# What you have to do:
Whenever the word "minus" turns up in a line of the data below, copy that line.

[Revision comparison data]
--- START ---
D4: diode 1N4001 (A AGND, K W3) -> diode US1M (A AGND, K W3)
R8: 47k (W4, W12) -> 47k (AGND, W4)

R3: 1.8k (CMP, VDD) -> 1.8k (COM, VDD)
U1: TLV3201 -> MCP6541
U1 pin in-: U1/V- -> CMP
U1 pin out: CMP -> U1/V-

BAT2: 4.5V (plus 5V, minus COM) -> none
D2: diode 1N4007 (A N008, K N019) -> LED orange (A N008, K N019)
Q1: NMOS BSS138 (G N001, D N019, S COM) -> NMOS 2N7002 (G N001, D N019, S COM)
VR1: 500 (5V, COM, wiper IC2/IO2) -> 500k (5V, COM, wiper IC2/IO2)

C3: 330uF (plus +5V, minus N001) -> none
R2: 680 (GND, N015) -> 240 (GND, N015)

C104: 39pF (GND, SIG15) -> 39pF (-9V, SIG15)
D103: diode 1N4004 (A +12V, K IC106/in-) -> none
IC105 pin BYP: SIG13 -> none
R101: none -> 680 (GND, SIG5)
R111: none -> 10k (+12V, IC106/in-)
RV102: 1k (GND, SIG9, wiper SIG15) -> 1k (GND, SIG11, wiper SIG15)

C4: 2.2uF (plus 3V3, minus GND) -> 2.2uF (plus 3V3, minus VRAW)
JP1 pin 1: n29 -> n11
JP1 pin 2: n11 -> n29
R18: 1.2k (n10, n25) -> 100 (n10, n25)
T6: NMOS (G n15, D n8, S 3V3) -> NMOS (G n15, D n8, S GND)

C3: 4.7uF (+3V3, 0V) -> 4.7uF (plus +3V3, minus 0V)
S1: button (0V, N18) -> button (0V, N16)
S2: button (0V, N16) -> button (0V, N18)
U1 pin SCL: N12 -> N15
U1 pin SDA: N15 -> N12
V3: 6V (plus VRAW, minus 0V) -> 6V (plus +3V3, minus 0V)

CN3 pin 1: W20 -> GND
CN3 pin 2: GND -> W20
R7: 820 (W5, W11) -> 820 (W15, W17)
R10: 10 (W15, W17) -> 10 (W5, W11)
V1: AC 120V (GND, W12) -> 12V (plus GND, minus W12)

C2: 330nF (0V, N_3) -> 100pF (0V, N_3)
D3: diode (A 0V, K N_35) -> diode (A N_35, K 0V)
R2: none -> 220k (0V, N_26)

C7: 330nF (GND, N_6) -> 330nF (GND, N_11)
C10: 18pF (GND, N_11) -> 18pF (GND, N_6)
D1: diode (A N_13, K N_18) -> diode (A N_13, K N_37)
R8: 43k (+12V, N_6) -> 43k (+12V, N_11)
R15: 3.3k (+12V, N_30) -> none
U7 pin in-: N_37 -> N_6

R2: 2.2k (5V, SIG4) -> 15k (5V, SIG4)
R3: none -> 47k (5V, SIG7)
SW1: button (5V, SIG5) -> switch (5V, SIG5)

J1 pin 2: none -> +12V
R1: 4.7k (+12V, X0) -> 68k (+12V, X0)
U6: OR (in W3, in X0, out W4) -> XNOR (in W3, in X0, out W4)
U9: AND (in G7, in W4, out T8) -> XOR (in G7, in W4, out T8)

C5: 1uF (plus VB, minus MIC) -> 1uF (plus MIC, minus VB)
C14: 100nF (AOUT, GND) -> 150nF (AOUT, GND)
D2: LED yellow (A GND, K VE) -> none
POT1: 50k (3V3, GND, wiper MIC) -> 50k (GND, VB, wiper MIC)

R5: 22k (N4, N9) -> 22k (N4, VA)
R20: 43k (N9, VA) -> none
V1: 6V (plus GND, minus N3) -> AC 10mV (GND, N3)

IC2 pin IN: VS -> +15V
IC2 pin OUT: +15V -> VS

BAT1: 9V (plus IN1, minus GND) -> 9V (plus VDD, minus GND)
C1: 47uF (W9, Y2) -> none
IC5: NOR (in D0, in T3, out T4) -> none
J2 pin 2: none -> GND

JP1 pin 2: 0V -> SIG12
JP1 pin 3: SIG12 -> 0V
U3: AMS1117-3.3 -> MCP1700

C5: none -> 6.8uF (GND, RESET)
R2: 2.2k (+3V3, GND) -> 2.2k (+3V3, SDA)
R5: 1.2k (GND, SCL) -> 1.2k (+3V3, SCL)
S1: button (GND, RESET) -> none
--- END ---
# Answer space:
BAT2: 4.5V (plus 5V, minus COM) -> none
C3: 330uF (plus +5V, minus N001) -> none
C4: 2.2uF (plus 3V3, minus GND) -> 2.2uF (plus 3V3, minus VRAW)
C3: 4.7uF (+3V3, 0V) -> 4.7uF (plus +3V3, minus 0V)
V3: 6V (plus VRAW, minus 0V) -> 6V (plus +3V3, minus 0V)
V1: AC 120V (GND, W12) -> 12V (plus GND, minus W12)
C5: 1uF (plus VB, minus MIC) -> 1uF (plus MIC, minus VB)
V1: 6V (plus GND, minus N3) -> AC 10mV (GND, N3)
BAT1: 9V (plus IN1, minus GND) -> 9V (plus VDD, minus GND)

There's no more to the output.